Work request:
The required output is every record, reproduced exactly.

Records supplied:
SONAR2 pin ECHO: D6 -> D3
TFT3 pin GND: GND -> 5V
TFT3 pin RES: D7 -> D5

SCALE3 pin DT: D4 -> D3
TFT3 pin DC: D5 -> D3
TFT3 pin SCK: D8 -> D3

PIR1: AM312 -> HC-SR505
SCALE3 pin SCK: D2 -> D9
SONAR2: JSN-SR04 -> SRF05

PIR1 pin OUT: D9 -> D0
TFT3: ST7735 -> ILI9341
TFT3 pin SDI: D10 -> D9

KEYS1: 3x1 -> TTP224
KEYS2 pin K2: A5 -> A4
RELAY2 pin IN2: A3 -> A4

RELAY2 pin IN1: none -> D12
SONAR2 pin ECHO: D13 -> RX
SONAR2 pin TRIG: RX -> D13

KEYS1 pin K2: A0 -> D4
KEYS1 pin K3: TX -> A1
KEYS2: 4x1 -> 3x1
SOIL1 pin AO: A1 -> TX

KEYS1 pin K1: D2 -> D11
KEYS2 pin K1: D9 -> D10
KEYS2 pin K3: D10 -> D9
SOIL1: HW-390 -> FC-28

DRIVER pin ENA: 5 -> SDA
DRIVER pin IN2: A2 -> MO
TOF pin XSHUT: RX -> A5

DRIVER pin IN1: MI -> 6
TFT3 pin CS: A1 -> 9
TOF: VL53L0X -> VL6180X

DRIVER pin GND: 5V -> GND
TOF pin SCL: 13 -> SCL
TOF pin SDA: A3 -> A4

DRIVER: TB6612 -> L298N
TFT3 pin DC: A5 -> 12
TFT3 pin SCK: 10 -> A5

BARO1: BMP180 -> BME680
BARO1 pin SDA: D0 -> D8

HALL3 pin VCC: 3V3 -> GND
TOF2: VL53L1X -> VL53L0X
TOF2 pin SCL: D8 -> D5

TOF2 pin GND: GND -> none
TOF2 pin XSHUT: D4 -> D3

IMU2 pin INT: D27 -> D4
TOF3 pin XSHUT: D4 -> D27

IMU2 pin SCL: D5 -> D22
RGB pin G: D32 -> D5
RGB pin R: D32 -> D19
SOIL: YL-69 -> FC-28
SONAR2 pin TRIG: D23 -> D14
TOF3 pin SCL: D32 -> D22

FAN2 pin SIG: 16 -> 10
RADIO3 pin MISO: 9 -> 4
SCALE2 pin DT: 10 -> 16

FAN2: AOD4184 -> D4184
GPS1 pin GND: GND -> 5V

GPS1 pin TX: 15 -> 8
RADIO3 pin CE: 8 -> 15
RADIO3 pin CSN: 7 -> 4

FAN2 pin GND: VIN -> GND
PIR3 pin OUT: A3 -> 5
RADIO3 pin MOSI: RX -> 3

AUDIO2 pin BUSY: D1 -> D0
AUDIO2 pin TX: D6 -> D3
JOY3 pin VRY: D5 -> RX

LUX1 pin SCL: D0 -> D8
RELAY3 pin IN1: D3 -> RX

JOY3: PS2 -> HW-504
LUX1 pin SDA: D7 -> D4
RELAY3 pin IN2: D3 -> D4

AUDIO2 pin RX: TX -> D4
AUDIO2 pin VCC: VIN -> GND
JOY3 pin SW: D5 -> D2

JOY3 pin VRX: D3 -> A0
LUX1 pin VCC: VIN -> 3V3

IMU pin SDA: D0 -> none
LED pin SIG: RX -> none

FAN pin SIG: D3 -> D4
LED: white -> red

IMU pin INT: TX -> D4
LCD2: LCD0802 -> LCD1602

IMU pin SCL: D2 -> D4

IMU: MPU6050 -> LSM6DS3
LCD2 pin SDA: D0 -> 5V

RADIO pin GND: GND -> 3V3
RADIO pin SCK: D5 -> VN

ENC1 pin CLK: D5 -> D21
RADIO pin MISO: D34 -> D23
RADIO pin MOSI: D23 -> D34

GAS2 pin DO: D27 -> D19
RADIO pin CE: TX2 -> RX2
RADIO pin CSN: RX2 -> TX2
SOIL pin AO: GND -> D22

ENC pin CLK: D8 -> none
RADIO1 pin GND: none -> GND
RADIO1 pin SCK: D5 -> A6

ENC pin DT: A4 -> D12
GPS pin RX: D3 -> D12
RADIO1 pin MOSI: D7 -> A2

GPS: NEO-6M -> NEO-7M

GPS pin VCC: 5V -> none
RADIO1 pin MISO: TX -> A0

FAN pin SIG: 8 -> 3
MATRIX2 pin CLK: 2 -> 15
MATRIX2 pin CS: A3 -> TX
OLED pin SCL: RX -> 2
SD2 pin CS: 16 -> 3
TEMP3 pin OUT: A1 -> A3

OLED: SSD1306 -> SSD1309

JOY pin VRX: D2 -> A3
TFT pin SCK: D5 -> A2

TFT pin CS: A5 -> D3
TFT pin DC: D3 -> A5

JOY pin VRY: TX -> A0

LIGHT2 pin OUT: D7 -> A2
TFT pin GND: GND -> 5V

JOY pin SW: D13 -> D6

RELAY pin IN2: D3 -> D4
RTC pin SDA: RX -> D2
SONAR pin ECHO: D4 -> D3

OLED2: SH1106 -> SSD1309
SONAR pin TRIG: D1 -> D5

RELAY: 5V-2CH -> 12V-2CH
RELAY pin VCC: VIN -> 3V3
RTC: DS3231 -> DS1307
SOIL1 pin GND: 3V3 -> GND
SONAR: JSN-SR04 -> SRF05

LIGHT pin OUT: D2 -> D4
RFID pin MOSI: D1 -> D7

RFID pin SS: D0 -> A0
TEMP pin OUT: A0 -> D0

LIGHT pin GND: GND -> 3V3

Solution to this problem:
SONAR2 pin ECHO: D6 -> D3
TFT3 pin GND: GND -> 5V
TFT3 pin RES: D7 -> D5

SCALE3 pin DT: D4 -> D3
TFT3 pin DC: D5 -> D3
TFT3 pin SCK: D8 -> D3

PIR1: AM312 -> HC-SR505
SCALE3 pin SCK: D2 -> D9
SONAR2: JSN-SR04 -> SRF05

PIR1 pin OUT: D9 -> D0
TFT3: ST7735 -> ILI9341
TFT3 pin SDI: D10 -> D9

KEYS1: 3x1 -> TTP224
KEYS2 pin K2: A5 -> A4
RELAY2 pin IN2: A3 -> A4

RELAY2 pin IN1: none -> D12
SONAR2 pin ECHO: D13 -> RX
SONAR2 pin TRIG: RX -> D13

KEYS1 pin K2: A0 -> D4
KEYS1 pin K3: TX -> A1
KEYS2: 4x1 -> 3x1
SOIL1 pin AO: A1 -> TX

KEYS1 pin K1: D2 -> D11
KEYS2 pin K1: D9 -> D10
KEYS2 pin K3: D10 -> D9
SOIL1: HW-390 -> FC-28

DRIVER pin ENA: 5 -> SDA
DRIVER pin IN2: A2 -> MO
TOF pin XSHUT: RX -> A5

DRIVER pin IN1: MI -> 6
TFT3 pin CS: A1 -> 9
TOF: VL53L0X -> VL6180X

DRIVER pin GND: 5V -> GND
TOF pin SCL: 13 -> SCL
TOF pin SDA: A3 -> A4

DRIVER: TB6612 -> L298N
TFT3 pin DC: A5 -> 12
TFT3 pin SCK: 10 -> A5

BARO1: BMP180 -> BME680
BARO1 pin SDA: D0 -> D8

HALL3 pin VCC: 3V3 -> GND
TOF2: VL53L1X -> VL53L0X
TOF2 pin SCL: D8 -> D5

TOF2 pin GND: GND -> none
TOF2 pin XSHUT: D4 -> D3

IMU2 pin INT: D27 -> D4
TOF3 pin XSHUT: D4 -> D27

IMU2 pin SCL: D5 -> D22
RGB pin G: D32 -> D5
RGB pin R: D32 -> D19
SOIL: YL-69 -> FC-28
SONAR2 pin TRIG: D23 -> D14
TOF3 pin SCL: D32 -> D22

FAN2 pin SIG: 16 -> 10
RADIO3 pin MISO: 9 -> 4
SCALE2 pin DT: 10 -> 16

FAN2: AOD4184 -> D4184
GPS1 pin GND: GND -> 5V

GPS1 pin TX: 15 -> 8
RADIO3 pin CE: 8 -> 15
RADIO3 pin CSN: 7 -> 4

FAN2 pin GND: VIN -> GND
PIR3 pin OUT: A3 -> 5
RADIO3 pin MOSI: RX -> 3

AUDIO2 pin BUSY: D1 -> D0
AUDIO2 pin TX: D6 -> D3
JOY3 pin VRY: D5 -> RX

LUX1 pin SCL: D0 -> D8
RELAY3 pin IN1: D3 -> RX

JOY3: PS2 -> HW-504
LUX1 pin SDA: D7 -> D4
RELAY3 pin IN2: D3 -> D4

AUDIO2 pin RX: TX -> D4
AUDIO2 pin VCC: VIN -> GND
JOY3 pin SW: D5 -> D2

JOY3 pin VRX: D3 -> A0
LUX1 pin VCC: VIN -> 3V3

IMU pin SDA: D0 -> none
LED pin SIG: RX -> none

FAN pin SIG: D3 -> D4
LED: white -> red

IMU pin INT: TX -> D4
LCD2: LCD0802 -> LCD1602

IMU pin SCL: D2 -> D4

IMU: MPU6050 -> LSM6DS3
LCD2 pin SDA: D0 -> 5V

RADIO pin GND: GND -> 3V3
RADIO pin SCK: D5 -> VN

ENC1 pin CLK: D5 -> D21
RADIO pin MISO: D34 -> D23
RADIO pin MOSI: D23 -> D34

GAS2 pin DO: D27 -> D19
RADIO pin CE: TX2 -> RX2
RADIO pin CSN: RX2 -> TX2
SOIL pin AO: GND -> D22

ENC pin CLK: D8 -> none
RADIO1 pin GND: none -> GND
RADIO1 pin SCK: D5 -> A6

ENC pin DT: A4 -> D12
GPS pin RX: D3 -> D12
RADIO1 pin MOSI: D7 -> A2

GPS: NEO-6M -> NEO-7M

GPS pin VCC: 5V -> none
RADIO1 pin MISO: TX -> A0

FAN pin SIG: 8 -> 3
MATRIX2 pin CLK: 2 -> 15
MATRIX2 pin CS: A3 -> TX
OLED pin SCL: RX -> 2
SD2 pin CS: 16 -> 3
TEMP3 pin OUT: A1 -> A3

OLED: SSD1306 -> SSD1309

JOY pin VRX: D2 -> A3
TFT pin SCK: D5 -> A2

TFT pin CS: A5 -> D3
TFT pin DC: D3 -> A5

JOY pin VRY: TX -> A0

LIGHT2 pin OUT: D7 -> A2
TFT pin GND: GND -> 5V

JOY pin SW: D13 -> D6

RELAY pin IN2: D3 -> D4
RTC pin SDA: RX -> D2
SONAR pin ECHO: D4 -> D3

OLED2: SH1106 -> SSD1309
SONAR pin TRIG: D1 -> D5

RELAY: 5V-2CH -> 12V-2CH
RELAY pin VCC: VIN -> 3V3
RTC: DS3231 -> DS1307
SOIL1 pin GND: 3V3 -> GND
SONAR: JSN-SR04 -> SRF05

LIGHT pin OUT: D2 -> D4
RFID pin MOSI: D1 -> D7

RFID pin SS: D0 -> A0
TEMP pin OUT: A0 -> D0

LIGHT pin GND: GND -> 3V3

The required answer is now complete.